=== Data for the task ===
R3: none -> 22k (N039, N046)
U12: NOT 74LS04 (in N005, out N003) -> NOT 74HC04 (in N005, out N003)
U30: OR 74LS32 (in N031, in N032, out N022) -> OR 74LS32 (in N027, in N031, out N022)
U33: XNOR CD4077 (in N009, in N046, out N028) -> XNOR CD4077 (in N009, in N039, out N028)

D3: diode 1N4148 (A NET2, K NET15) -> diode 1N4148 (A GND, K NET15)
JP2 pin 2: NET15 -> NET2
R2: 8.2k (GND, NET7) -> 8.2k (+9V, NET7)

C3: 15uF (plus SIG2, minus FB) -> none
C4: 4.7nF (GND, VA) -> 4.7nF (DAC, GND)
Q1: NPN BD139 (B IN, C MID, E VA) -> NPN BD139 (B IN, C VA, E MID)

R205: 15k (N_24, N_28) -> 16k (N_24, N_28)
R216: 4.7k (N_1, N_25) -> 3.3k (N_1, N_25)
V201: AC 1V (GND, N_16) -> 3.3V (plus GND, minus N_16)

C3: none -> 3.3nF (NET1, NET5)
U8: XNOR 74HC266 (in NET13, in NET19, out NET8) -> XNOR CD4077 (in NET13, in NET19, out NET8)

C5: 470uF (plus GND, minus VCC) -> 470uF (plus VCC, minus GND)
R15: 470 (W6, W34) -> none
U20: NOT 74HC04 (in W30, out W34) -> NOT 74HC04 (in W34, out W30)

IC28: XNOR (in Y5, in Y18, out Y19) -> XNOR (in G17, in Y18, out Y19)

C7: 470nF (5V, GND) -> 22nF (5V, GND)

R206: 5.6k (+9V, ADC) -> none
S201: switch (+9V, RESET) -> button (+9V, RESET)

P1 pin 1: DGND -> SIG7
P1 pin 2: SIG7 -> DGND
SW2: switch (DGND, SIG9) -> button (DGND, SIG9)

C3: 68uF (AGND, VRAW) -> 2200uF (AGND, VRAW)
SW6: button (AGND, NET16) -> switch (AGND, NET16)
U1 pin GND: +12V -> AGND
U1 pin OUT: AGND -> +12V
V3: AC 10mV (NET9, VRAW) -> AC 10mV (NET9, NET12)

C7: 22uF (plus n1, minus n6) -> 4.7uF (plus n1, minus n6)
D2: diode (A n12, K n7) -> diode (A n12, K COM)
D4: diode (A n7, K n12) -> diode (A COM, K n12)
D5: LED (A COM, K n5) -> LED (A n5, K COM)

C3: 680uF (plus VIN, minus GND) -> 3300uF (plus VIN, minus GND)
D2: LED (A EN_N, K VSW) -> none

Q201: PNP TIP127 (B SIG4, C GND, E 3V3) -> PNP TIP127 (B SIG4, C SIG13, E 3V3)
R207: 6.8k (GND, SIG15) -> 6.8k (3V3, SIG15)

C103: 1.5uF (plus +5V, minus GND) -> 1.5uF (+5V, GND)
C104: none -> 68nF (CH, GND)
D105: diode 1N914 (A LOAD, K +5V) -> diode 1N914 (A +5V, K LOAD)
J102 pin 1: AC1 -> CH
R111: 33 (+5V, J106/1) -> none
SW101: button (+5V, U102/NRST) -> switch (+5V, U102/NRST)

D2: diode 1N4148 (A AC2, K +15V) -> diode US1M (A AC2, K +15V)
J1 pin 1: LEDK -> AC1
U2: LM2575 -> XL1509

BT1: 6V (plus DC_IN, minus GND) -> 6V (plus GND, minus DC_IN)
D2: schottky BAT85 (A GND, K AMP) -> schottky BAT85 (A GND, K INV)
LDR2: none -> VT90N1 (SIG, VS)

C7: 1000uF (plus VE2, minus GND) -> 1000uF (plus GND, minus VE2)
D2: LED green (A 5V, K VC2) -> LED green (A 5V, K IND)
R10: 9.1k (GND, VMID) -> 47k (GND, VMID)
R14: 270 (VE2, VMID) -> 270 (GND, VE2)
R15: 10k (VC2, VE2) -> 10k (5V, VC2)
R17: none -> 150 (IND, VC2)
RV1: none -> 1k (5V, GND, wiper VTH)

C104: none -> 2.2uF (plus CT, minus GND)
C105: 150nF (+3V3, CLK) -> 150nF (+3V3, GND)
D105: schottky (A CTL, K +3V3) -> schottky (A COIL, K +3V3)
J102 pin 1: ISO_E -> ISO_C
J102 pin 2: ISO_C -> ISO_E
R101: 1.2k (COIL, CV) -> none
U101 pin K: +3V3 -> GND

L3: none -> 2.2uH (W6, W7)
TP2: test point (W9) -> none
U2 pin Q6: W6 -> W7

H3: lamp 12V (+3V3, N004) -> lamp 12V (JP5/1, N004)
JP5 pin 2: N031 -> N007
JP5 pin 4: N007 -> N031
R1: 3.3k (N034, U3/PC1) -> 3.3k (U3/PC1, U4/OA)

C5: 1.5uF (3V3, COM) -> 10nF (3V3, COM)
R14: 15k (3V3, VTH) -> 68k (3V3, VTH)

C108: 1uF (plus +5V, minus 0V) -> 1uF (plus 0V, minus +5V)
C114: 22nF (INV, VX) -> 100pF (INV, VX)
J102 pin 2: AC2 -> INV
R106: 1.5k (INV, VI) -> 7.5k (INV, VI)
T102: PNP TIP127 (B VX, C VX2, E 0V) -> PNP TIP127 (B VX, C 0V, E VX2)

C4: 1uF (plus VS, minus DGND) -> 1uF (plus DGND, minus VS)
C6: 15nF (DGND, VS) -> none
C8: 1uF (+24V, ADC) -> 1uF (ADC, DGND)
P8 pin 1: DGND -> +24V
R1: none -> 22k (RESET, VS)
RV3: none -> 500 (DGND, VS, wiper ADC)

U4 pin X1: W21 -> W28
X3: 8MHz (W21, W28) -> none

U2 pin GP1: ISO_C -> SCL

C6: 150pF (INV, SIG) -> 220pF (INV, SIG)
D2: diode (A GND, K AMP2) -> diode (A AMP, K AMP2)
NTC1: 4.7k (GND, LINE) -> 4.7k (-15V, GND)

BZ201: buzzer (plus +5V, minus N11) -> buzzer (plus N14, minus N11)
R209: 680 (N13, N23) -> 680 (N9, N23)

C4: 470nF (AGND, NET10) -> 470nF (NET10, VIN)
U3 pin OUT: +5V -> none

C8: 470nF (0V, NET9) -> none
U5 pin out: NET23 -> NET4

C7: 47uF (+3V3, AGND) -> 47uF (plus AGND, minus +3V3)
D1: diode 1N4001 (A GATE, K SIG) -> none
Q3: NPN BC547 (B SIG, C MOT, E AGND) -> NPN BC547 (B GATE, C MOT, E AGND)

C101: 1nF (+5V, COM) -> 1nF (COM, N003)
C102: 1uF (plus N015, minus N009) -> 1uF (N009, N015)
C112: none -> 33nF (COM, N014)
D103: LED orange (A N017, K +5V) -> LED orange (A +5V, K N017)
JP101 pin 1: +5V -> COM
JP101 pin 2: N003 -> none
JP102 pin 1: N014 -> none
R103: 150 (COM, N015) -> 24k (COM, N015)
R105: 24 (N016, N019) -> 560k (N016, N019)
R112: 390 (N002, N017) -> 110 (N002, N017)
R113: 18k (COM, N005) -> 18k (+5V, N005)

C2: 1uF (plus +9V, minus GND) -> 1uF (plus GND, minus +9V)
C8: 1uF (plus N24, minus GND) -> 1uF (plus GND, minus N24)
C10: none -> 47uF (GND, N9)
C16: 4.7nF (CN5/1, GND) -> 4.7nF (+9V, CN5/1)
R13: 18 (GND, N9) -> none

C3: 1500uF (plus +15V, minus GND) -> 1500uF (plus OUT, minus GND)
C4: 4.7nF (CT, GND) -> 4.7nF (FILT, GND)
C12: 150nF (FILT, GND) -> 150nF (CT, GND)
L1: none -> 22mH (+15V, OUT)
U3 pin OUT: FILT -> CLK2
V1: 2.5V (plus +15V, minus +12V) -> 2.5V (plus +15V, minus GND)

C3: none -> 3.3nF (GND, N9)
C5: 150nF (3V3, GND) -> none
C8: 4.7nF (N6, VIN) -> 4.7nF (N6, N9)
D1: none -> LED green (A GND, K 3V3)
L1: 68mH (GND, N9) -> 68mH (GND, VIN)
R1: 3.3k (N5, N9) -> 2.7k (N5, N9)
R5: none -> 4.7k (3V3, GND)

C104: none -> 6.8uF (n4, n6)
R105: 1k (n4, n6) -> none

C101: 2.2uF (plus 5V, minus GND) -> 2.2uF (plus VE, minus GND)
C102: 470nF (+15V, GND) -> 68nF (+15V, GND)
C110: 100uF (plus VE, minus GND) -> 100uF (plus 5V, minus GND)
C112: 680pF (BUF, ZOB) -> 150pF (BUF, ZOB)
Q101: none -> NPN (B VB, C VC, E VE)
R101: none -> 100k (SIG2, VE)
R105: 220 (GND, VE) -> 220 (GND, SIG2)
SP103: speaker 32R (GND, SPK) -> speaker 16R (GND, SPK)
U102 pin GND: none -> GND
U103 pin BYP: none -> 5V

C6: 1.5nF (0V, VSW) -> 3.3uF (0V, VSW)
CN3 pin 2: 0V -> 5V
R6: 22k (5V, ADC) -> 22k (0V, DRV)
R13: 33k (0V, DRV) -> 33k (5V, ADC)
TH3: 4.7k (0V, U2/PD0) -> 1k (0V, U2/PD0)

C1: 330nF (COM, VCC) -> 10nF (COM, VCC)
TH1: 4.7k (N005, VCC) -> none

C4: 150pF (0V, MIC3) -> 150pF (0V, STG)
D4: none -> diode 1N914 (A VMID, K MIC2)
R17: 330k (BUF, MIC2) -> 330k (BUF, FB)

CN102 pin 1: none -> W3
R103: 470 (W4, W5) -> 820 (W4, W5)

=== Work task ===
Look back at the entries above and repeat, unchanged, every line from the line holding "C4: 1uF (plus" through the line holding "R113: 18k (COM, N005) -> 18k (+5V, N005)".

=== Written solution ===
C4: 1uF (plus VS, minus DGND) -> 1uF (plus DGND, minus VS)
C6: 15nF (DGND, VS) -> none
C8: 1uF (+24V, ADC) -> 1uF (ADC, DGND)
P8 pin 1: DGND -> +24V
R1: none -> 22k (RESET, VS)
RV3: none -> 500 (DGND, VS, wiper ADC)

U4 pin X1: W21 -> W28
X3: 8MHz (W21, W28) -> none

U2 pin GP1: ISO_C -> SCL

C6: 150pF (INV, SIG) -> 220pF (INV, SIG)
D2: diode (A GND, K AMP2) -> diode (A AMP, K AMP2)
NTC1: 4.7k (GND, LINE) -> 4.7k (-15V, GND)

BZ201: buzzer (plus +5V, minus N11) -> buzzer (plus N14, minus N11)
R209: 680 (N13, N23) -> 680 (N9, N23)

C4: 470nF (AGND, NET10) -> 470nF (NET10, VIN)
U3 pin OUT: +5V -> none

C8: 470nF (0V, NET9) -> none
U5 pin out: NET23 -> NET4

C7: 47uF (+3V3, AGND) -> 47uF (plus AGND, minus +3V3)
D1: diode 1N4001 (A GATE, K SIG) -> none
Q3: NPN BC547 (B SIG, C MOT, E AGND) -> NPN BC547 (B GATE, C MOT, E AGND)

C101: 1nF (+5V, COM) -> 1nF (COM, N003)
C102: 1uF (plus N015, minus N009) -> 1uF (N009, N015)
C112: none -> 33nF (COM, N014)
D103: LED orange (A N017, K +5V) -> LED orange (A +5V, K N017)
JP101 pin 1: +5V -> COM
JP101 pin 2: N003 -> none
JP102 pin 1: N014 -> none
R103: 150 (COM, N015) -> 24k (COM, N015)
R105: 24 (N016, N019) -> 560k (N016, N019)
R112: 390 (N002, N017) -> 110 (N002, N017)
R113: 18k (COM, N005) -> 18k (+5V, N005)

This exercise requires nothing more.